# Problem to solve:
Reproduce the notation text of every row below without changing a single character, and leave the pictures out of your answer.

# Items:
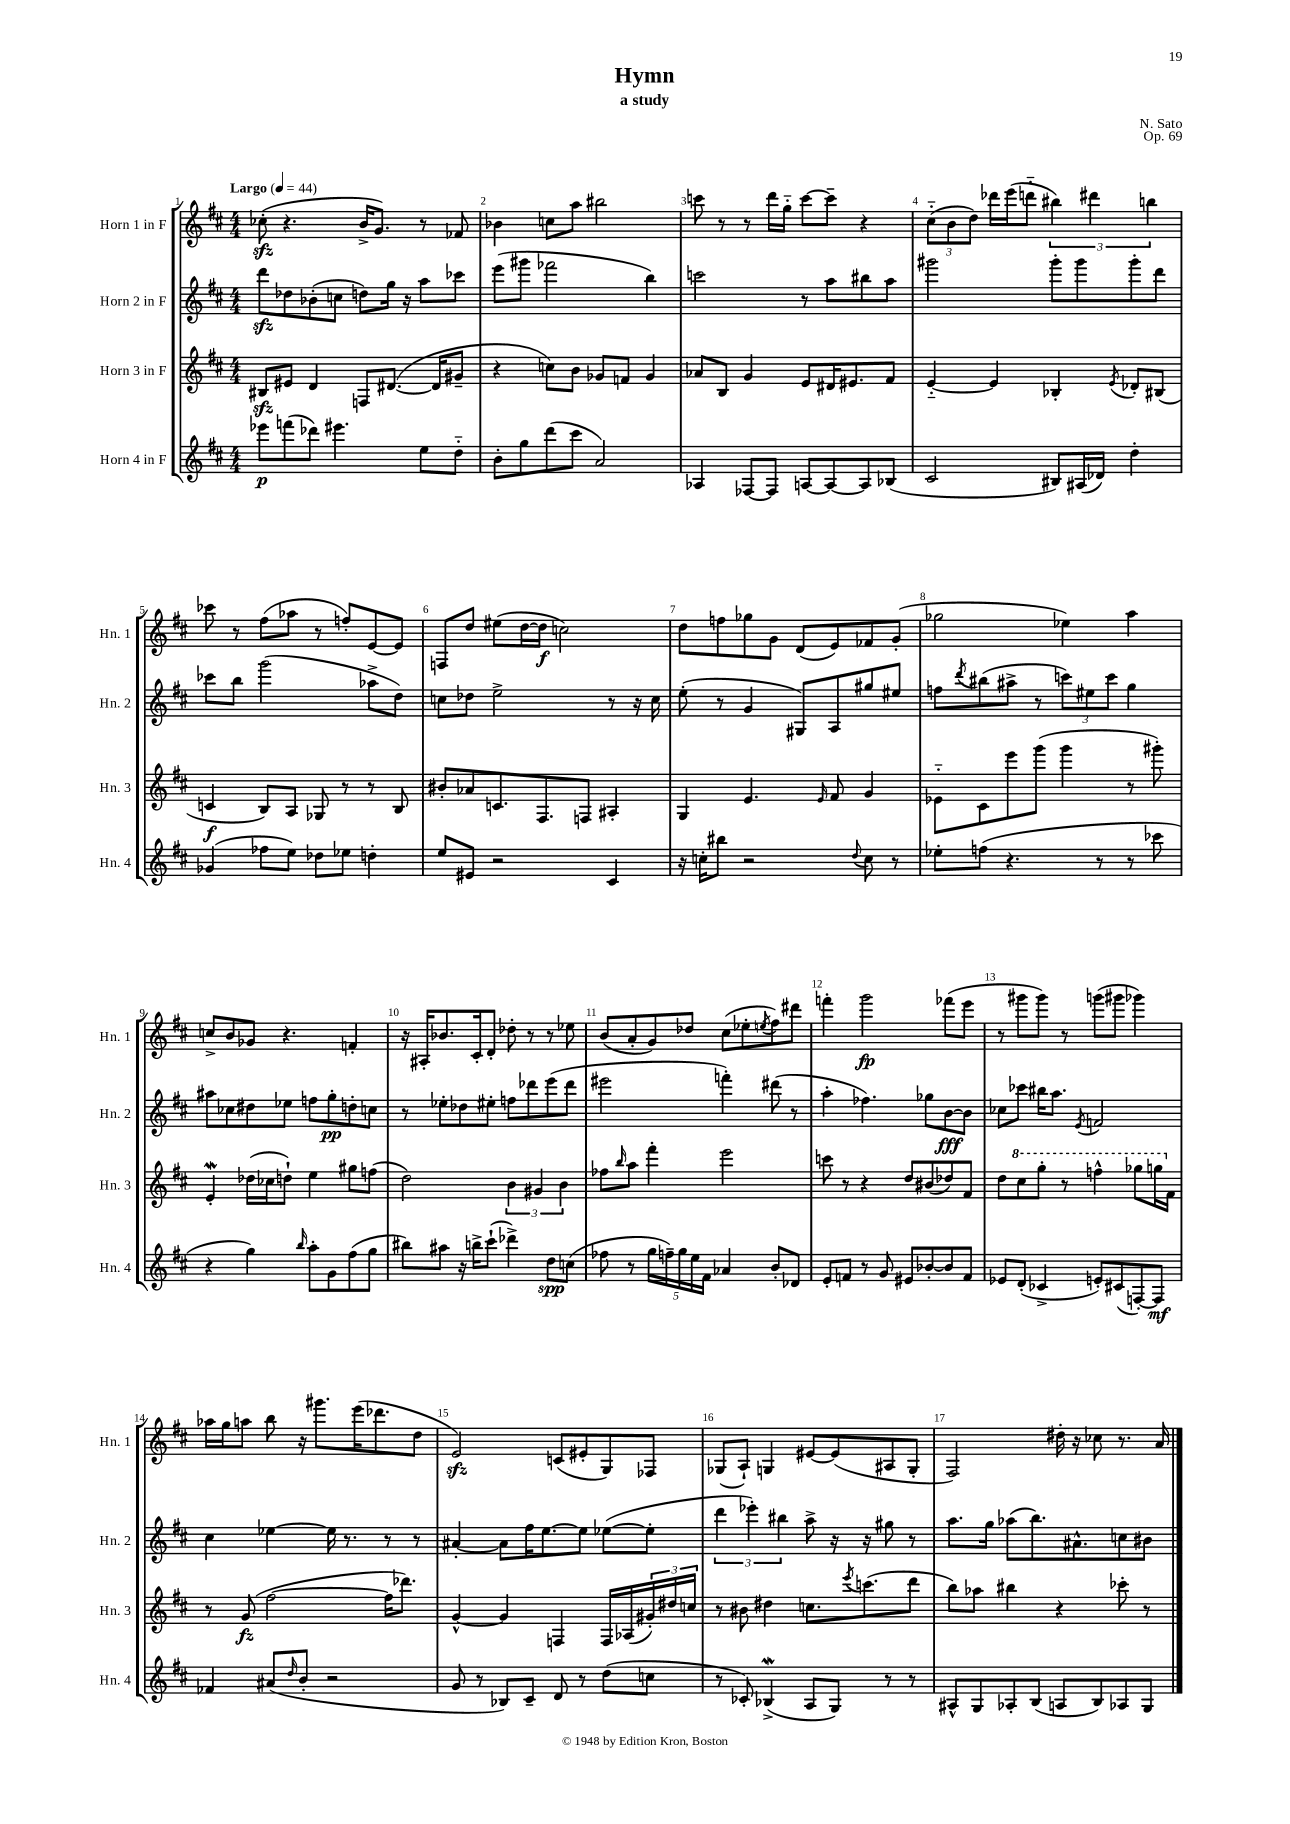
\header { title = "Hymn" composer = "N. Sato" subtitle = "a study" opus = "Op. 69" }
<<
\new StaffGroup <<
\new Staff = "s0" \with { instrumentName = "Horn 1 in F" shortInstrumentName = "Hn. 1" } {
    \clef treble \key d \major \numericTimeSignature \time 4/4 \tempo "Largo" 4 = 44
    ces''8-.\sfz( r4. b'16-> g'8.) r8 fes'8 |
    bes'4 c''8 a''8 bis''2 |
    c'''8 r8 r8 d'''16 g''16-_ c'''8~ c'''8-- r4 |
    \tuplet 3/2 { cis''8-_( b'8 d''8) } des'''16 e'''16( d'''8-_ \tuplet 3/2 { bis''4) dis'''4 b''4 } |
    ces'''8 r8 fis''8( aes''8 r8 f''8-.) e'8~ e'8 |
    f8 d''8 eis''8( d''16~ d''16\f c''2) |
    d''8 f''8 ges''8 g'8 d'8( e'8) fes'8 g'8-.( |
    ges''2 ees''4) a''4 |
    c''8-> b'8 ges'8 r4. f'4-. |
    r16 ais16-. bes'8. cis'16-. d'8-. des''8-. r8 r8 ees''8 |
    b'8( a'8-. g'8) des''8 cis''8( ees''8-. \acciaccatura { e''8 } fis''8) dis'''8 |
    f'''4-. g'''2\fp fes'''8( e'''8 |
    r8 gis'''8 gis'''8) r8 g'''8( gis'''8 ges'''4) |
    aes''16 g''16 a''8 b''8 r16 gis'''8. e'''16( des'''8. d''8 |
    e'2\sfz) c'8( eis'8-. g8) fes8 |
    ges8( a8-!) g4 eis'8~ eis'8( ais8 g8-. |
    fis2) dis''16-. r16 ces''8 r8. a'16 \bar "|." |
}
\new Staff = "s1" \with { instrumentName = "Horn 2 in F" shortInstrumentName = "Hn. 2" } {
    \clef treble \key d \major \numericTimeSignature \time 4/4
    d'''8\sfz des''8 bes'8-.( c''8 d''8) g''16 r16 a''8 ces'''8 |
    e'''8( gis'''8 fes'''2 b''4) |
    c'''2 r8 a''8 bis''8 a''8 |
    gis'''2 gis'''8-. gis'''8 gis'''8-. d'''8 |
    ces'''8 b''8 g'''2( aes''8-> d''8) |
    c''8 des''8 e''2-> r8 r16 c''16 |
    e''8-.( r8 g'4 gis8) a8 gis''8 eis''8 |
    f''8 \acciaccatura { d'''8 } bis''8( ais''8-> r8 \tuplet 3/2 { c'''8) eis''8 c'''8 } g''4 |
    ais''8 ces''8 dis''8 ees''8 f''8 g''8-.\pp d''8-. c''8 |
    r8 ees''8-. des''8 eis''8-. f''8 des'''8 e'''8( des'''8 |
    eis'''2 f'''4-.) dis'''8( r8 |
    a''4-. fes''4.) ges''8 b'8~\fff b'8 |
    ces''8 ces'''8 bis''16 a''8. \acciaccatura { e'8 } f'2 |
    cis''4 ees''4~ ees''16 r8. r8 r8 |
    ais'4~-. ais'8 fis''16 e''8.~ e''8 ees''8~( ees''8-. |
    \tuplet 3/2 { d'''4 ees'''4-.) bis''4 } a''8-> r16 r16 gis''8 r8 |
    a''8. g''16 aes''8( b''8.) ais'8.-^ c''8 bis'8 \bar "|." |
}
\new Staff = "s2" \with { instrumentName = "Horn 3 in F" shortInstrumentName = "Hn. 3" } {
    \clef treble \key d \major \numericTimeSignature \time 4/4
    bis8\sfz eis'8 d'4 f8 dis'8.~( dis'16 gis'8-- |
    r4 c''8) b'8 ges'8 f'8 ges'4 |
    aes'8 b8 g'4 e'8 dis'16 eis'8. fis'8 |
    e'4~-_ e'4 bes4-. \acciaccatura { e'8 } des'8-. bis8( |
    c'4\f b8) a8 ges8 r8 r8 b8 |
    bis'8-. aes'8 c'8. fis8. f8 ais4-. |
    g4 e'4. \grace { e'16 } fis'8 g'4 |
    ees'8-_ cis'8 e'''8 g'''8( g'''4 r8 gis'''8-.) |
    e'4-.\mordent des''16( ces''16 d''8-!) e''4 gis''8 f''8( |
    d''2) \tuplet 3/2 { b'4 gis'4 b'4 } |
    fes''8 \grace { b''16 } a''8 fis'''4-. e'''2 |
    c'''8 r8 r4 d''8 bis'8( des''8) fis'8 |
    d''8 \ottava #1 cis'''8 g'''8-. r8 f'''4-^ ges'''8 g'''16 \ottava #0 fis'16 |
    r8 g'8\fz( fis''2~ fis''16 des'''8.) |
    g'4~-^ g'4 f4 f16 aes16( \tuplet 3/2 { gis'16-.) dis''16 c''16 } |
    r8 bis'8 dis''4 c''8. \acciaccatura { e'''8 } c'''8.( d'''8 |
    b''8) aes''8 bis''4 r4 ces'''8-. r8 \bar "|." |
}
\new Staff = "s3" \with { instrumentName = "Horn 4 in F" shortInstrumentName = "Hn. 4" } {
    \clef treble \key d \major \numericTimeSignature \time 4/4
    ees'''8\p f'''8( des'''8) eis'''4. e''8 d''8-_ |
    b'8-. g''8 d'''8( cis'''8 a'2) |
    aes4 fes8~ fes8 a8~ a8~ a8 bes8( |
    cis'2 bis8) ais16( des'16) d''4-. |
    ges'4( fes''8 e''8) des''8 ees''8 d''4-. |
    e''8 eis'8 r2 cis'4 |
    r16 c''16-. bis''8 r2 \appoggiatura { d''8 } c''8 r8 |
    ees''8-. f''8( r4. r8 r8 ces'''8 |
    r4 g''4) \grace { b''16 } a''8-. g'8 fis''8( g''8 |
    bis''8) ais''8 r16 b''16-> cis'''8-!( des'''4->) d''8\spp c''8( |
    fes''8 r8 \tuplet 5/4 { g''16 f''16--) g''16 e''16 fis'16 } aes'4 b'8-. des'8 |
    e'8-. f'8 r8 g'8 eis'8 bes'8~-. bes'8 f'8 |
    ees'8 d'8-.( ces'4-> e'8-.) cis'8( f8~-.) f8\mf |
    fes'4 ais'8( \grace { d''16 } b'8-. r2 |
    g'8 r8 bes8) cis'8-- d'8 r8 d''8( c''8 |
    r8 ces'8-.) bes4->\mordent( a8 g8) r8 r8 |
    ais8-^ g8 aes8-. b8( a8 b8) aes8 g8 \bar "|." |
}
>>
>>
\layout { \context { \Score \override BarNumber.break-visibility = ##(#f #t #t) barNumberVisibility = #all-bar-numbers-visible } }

# Result:
\header { title = "Hymn" composer = "N. Sato" subtitle = "a study" opus = "Op. 69" }
<<
\new StaffGroup <<
\new Staff = "s0" \with { instrumentName = "Horn 1 in F" shortInstrumentName = "Hn. 1" } {
    \clef treble \key d \major \numericTimeSignature \time 4/4 \tempo "Largo" 4 = 44
    ces''8-.\sfz( r4. b'16-> g'8.) r8 fes'8 |
    bes'4 c''8 a''8 bis''2 |
    c'''8 r8 r8 d'''16 g''16-_ c'''8~ c'''8-- r4 |
    \tuplet 3/2 { cis''8-_( b'8 d''8) } des'''16 e'''16( d'''8-_ \tuplet 3/2 { bis''4) dis'''4 b''4 } |
    ces'''8 r8 fis''8( aes''8 r8 f''8-.) e'8~ e'8 |
    f8 d''8 eis''8( d''16~ d''16\f c''2) |
    d''8 f''8 ges''8 g'8 d'8( e'8) fes'8 g'8-.( |
    ges''2 ees''4) a''4 |
    c''8-> b'8 ges'8 r4. f'4-. |
    r16 ais16-. bes'8. cis'16-. d'8-. des''8-. r8 r8 ees''8 |
    b'8( a'8-. g'8) des''8 cis''8( ees''8-. \acciaccatura { e''8 } fis''8) dis'''8 |
    f'''4-. g'''2\fp fes'''8( e'''8 |
    r8 gis'''8 gis'''8) r8 g'''8( gis'''8 ges'''4) |
    aes''16 g''16 a''8 b''8 r16 gis'''8. e'''16( des'''8. d''8 |
    e'2\sfz) c'8( eis'8-. g8) fes8 |
    ges8( a8-!) g4 eis'8~ eis'8( ais8 g8-. |
    fis2) dis''16-. r16 ces''8 r8. a'16 \bar "|." |
}
\new Staff = "s1" \with { instrumentName = "Horn 2 in F" shortInstrumentName = "Hn. 2" } {
    \clef treble \key d \major \numericTimeSignature \time 4/4
    d'''8\sfz des''8 bes'8-.( c''8 d''8) g''16 r16 a''8 ces'''8 |
    e'''8( gis'''8 fes'''2 b''4) |
    c'''2 r8 a''8 bis''8 a''8 |
    gis'''2 gis'''8-. gis'''8 gis'''8-. d'''8 |
    ces'''8 b''8 g'''2( aes''8-> d''8) |
    c''8 des''8 e''2-> r8 r16 c''16 |
    e''8-.( r8 g'4 gis8) a8 gis''8 eis''8 |
    f''8 \acciaccatura { d'''8 } bis''8( ais''8-> r8 \tuplet 3/2 { c'''8) eis''8 c'''8 } g''4 |
    ais''8 ces''8 dis''8 ees''8 f''8 g''8-.\pp d''8-. c''8 |
    r8 ees''8-. des''8 eis''8-. f''8 des'''8 e'''8( des'''8 |
    eis'''2 f'''4-.) dis'''8( r8 |
    a''4-. fes''4.) ges''8 b'8~\fff b'8 |
    ces''8 ces'''8 bis''16 a''8. \acciaccatura { e'8 } f'2 |
    cis''4 ees''4~ ees''16 r8. r8 r8 |
    ais'4~-. ais'8 fis''16 e''8.~ e''8 ees''8~( ees''8-. |
    \tuplet 3/2 { d'''4 ees'''4-.) bis''4 } a''8-> r16 r16 gis''8 r8 |
    a''8. g''16 aes''8( b''8.) ais'8.-^ c''8 bis'8 \bar "|." |
}
\new Staff = "s2" \with { instrumentName = "Horn 3 in F" shortInstrumentName = "Hn. 3" } {
    \clef treble \key d \major \numericTimeSignature \time 4/4
    bis8\sfz eis'8 d'4 f8 dis'8.~( dis'16 gis'8-- |
    r4 c''8) b'8 ges'8 f'8 ges'4 |
    aes'8 b8 g'4 e'8 dis'16 eis'8. fis'8 |
    e'4~-_ e'4 bes4-. \acciaccatura { e'8 } des'8-. bis8( |
    c'4\f b8) a8 ges8 r8 r8 b8 |
    bis'8-. aes'8 c'8. fis8. f8 ais4-. |
    g4 e'4. \grace { e'16 } fis'8 g'4 |
    ees'8-_ cis'8 e'''8 g'''8( g'''4 r8 gis'''8-.) |
    e'4-.\mordent des''16( ces''16 d''8-!) e''4 gis''8 f''8( |
    d''2) \tuplet 3/2 { b'4 gis'4 b'4 } |
    fes''8 \grace { b''16 } a''8 fis'''4-. e'''2 |
    c'''8 r8 r4 d''8 bis'8( des''8) fis'8 |
    d''8 \ottava #1 cis'''8 g'''8-. r8 f'''4-^ ges'''8 g'''16 \ottava #0 fis'16 |
    r8 g'8\fz( fis''2~ fis''16 des'''8.) |
    g'4~-^ g'4 f4 f16 aes16( \tuplet 3/2 { gis'16-.) dis''16 c''16 } |
    r8 bis'8 dis''4 c''8. \acciaccatura { e'''8 } c'''8.( d'''8 |
    b''8) aes''8 bis''4 r4 ces'''8-. r8 \bar "|." |
}
\new Staff = "s3" \with { instrumentName = "Horn 4 in F" shortInstrumentName = "Hn. 4" } {
    \clef treble \key d \major \numericTimeSignature \time 4/4
    ees'''8\p f'''8( des'''8) eis'''4. e''8 d''8-_ |
    b'8-. g''8 d'''8( cis'''8 a'2) |
    aes4 fes8~ fes8 a8~ a8~ a8 bes8( |
    cis'2 bis8) ais16( des'16) d''4-. |
    ges'4( fes''8 e''8) des''8 ees''8 d''4-. |
    e''8 eis'8 r2 cis'4 |
    r16 c''16-. bis''8 r2 \appoggiatura { d''8 } c''8 r8 |
    ees''8-. f''8( r4. r8 r8 ces'''8 |
    r4 g''4) \grace { b''16 } a''8-. g'8 fis''8( g''8 |
    bis''8) ais''8 r16 b''16-> cis'''8-!( des'''4->) d''8\spp c''8( |
    fes''8 r8 \tuplet 5/4 { g''16 f''16--) g''16 e''16 fis'16 } aes'4 b'8-. des'8 |
    e'8-. f'8 r8 g'8 eis'8 bes'8~-. bes'8 f'8 |
    ees'8 d'8-.( ces'4-> e'8-.) cis'8( f8~-.) f8\mf |
    fes'4 ais'8( \grace { d''16 } b'8-. r2 |
    g'8 r8 bes8) cis'8-- d'8 r8 d''8( c''8 |
    r8 ces'8-.) bes4->\mordent( a8 g8) r8 r8 |
    ais8-^ g8 aes8-. b8( a8 b8) aes8 g8 \bar "|." |
}
>>
>>
\layout { \context { \Score \override BarNumber.break-visibility = ##(#f #t #t) barNumberVisibility = #all-bar-numbers-visible } }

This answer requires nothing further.